• **What is expected**: Copy each line below exactly as it appears. Pictures are to be omitted.

• **Input records**:
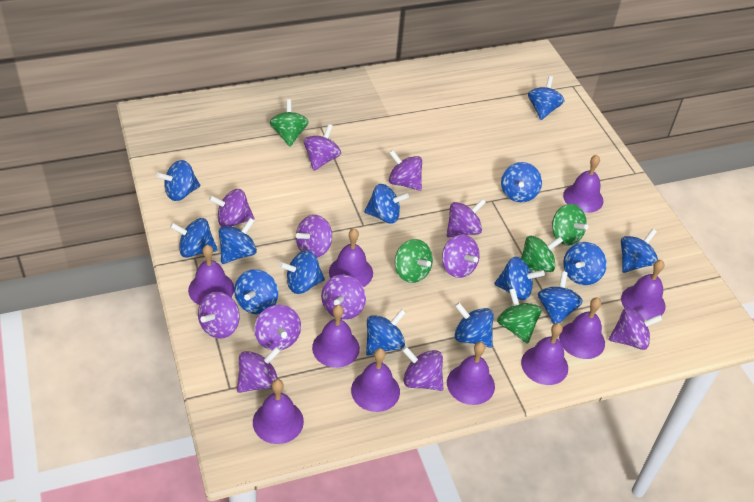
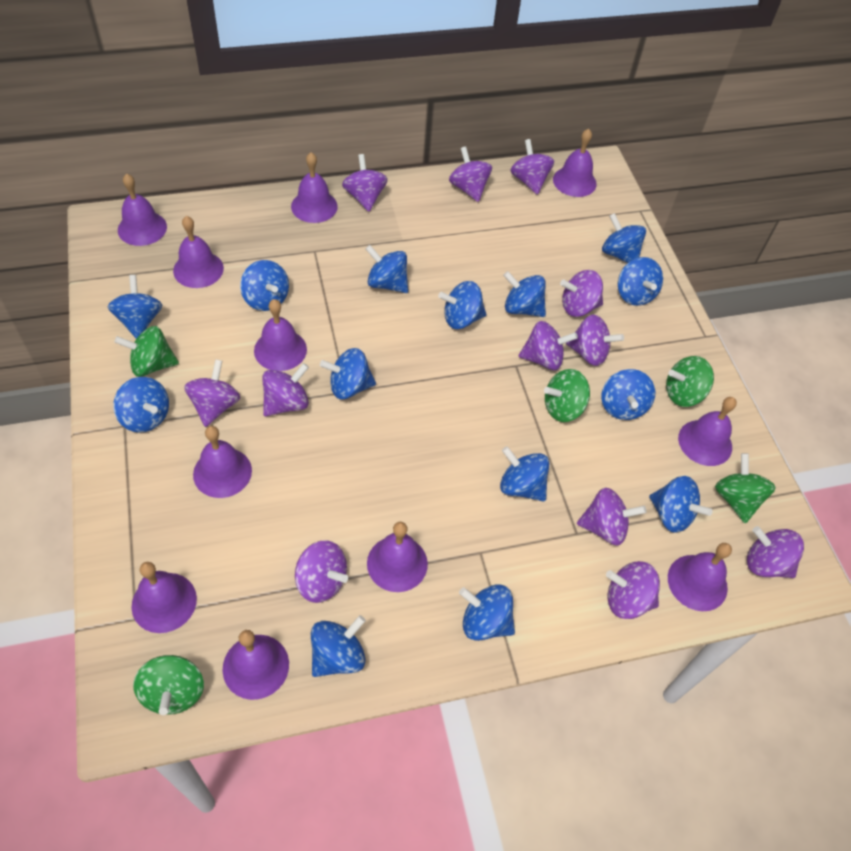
purple bell: 10 -> 11

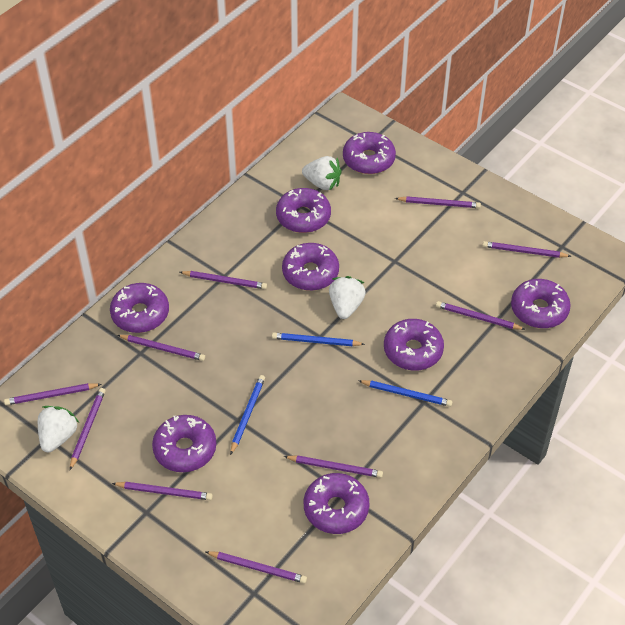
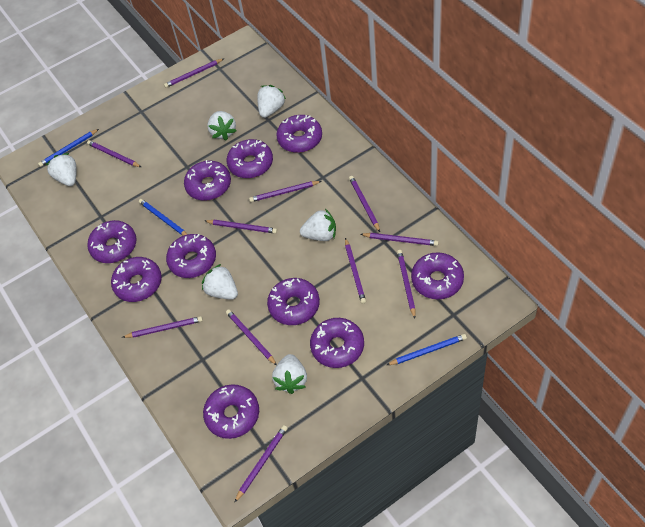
purple donut: 8 -> 10
purple pencil: 10 -> 11
white strawberry: 3 -> 6

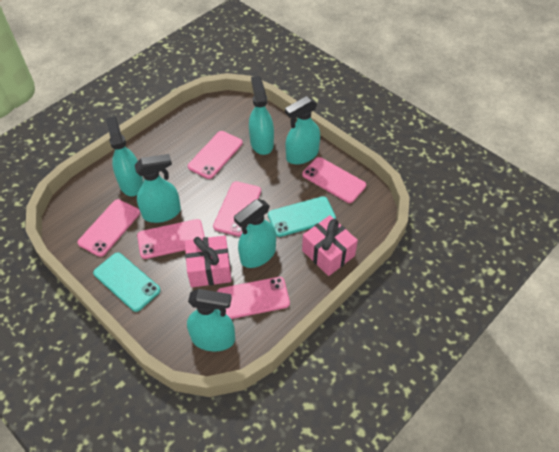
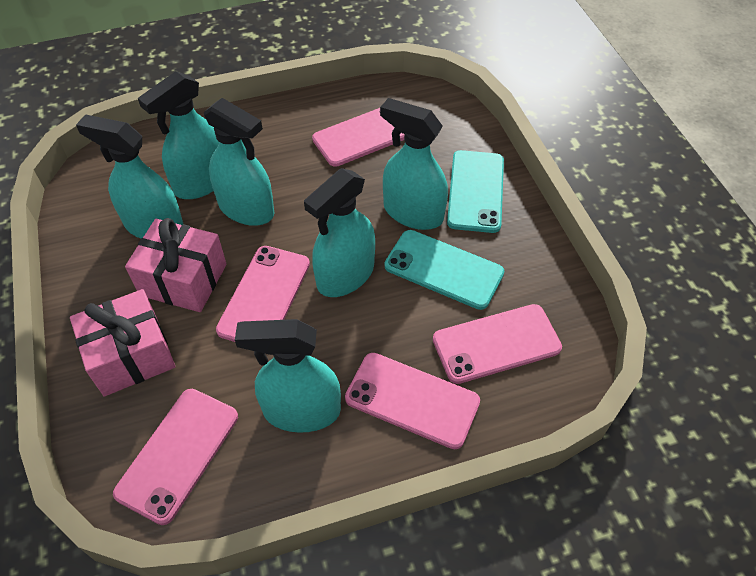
pink phone: 6 -> 5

• **Your solution**:
purple bell: 10 -> 11

purple donut: 8 -> 10
purple pencil: 10 -> 11
white strawberry: 3 -> 6

pink phone: 6 -> 5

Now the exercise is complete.